* **Problem**
Count the lines below that hold "cyan". Give the number without comment.
--- Data for processing ---
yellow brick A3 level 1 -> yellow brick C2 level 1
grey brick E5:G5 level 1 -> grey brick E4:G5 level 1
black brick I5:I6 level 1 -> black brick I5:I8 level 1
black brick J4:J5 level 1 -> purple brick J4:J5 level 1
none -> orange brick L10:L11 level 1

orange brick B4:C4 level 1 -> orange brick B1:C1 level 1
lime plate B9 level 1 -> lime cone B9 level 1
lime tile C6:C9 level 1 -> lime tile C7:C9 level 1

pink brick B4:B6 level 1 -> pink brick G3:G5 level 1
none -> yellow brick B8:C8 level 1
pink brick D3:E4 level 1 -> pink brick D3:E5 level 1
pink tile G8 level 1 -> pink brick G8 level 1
---
--- Data for processing ---
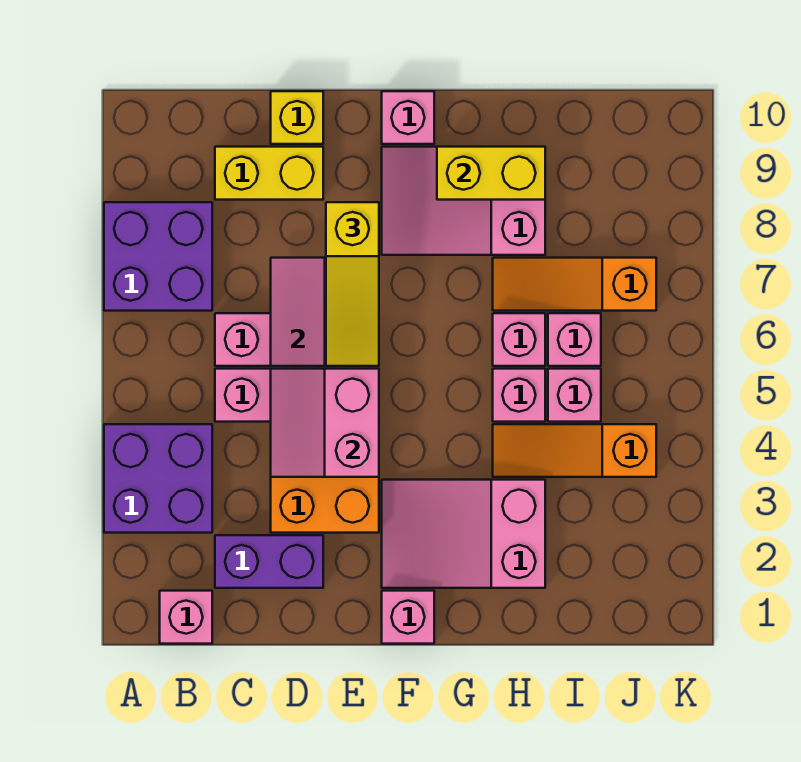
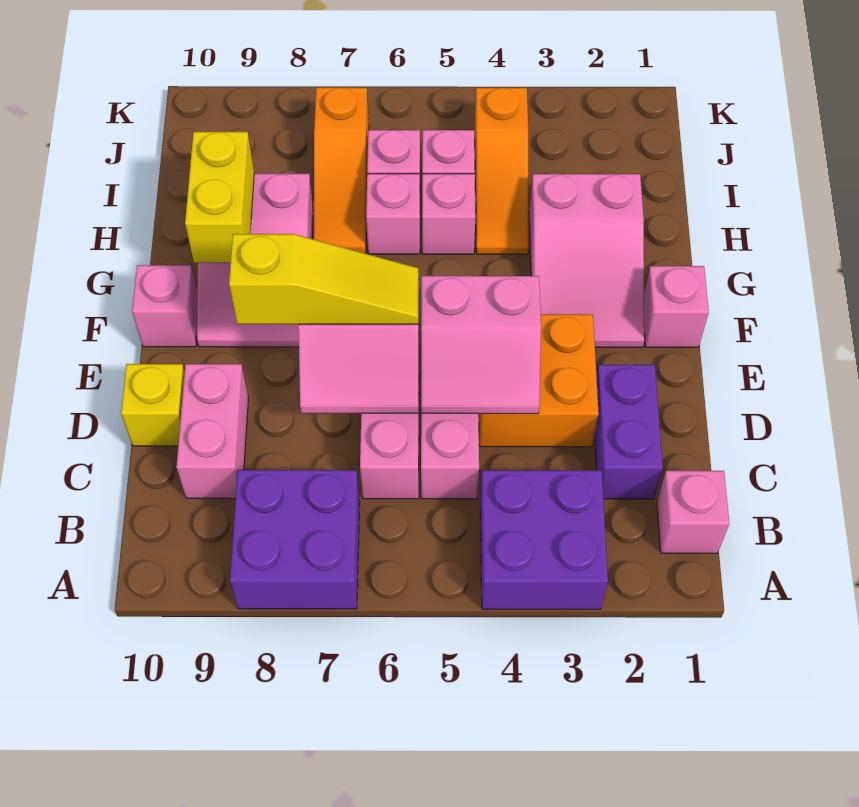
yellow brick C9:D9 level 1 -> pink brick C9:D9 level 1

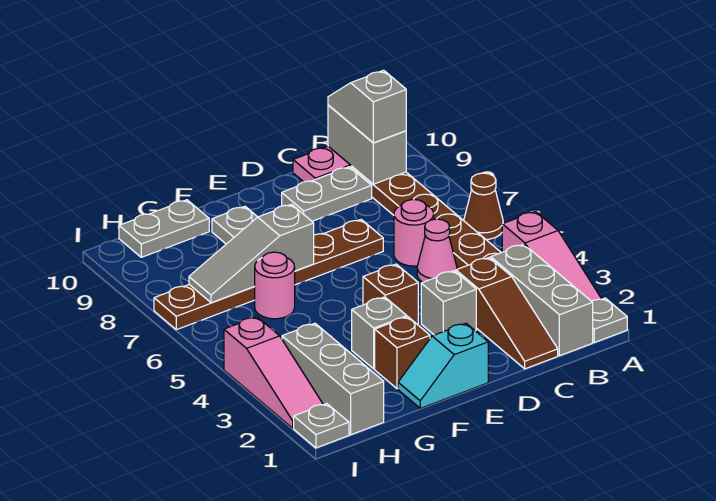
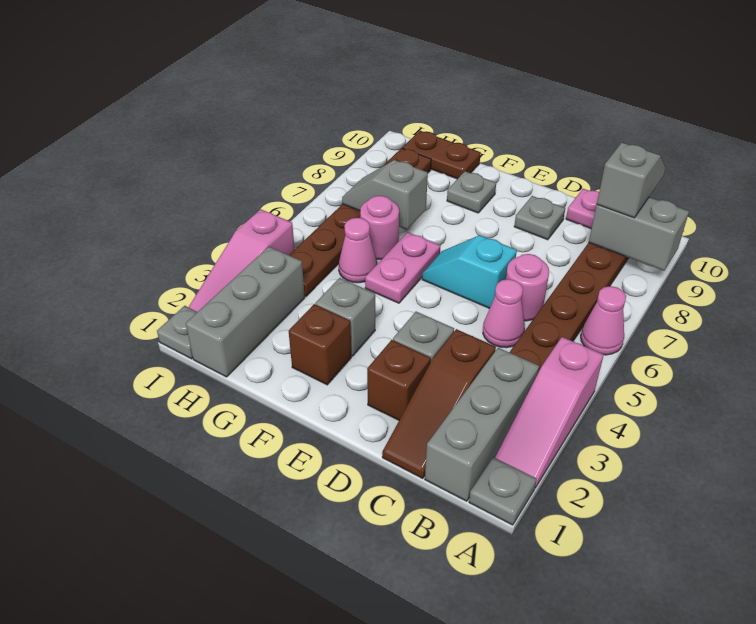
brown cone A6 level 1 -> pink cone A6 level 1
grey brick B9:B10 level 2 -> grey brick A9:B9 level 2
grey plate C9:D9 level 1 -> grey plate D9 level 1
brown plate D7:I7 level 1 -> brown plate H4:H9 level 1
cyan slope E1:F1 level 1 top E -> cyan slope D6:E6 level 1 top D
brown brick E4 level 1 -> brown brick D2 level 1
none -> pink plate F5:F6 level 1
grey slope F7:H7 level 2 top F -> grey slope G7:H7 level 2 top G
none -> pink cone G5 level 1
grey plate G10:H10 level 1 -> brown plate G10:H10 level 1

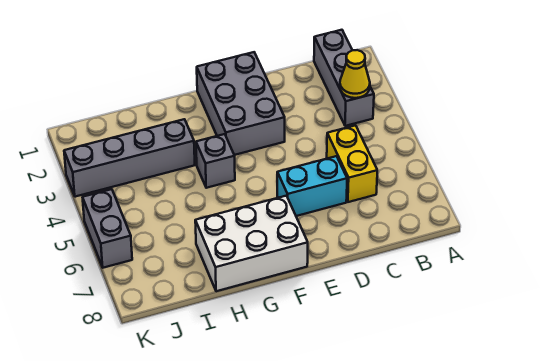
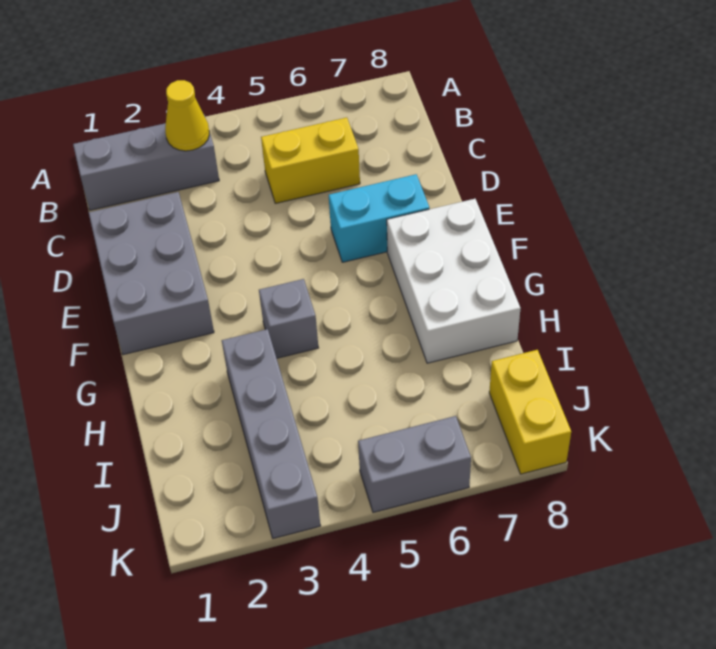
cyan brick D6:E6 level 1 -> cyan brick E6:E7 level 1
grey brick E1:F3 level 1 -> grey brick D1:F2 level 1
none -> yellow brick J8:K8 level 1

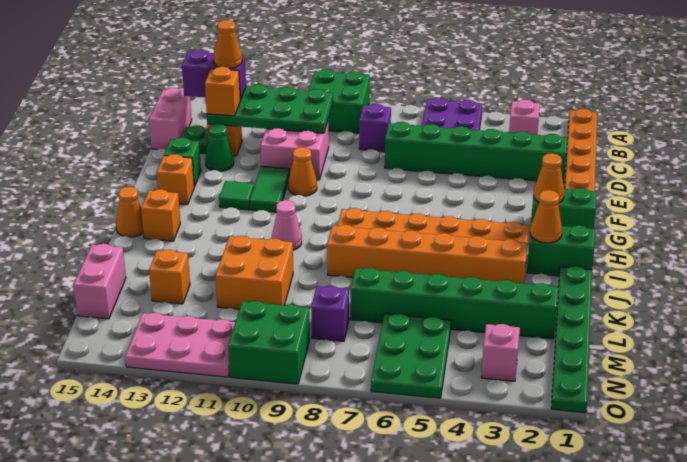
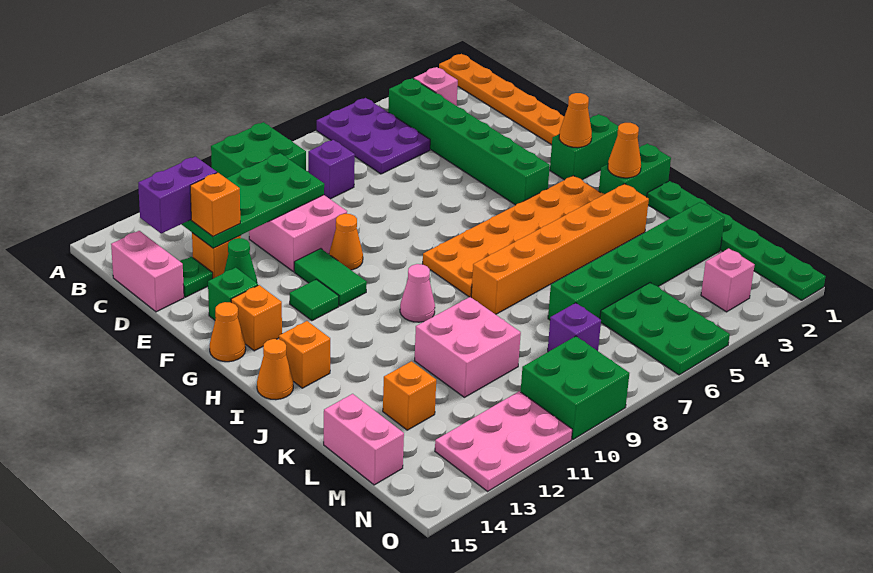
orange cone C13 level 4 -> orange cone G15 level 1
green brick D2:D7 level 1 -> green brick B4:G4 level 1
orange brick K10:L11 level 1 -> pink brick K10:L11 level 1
---
--- Data for processing ---
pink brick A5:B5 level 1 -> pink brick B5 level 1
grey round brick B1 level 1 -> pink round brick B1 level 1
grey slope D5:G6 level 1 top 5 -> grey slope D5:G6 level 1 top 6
---
* **Answer**
2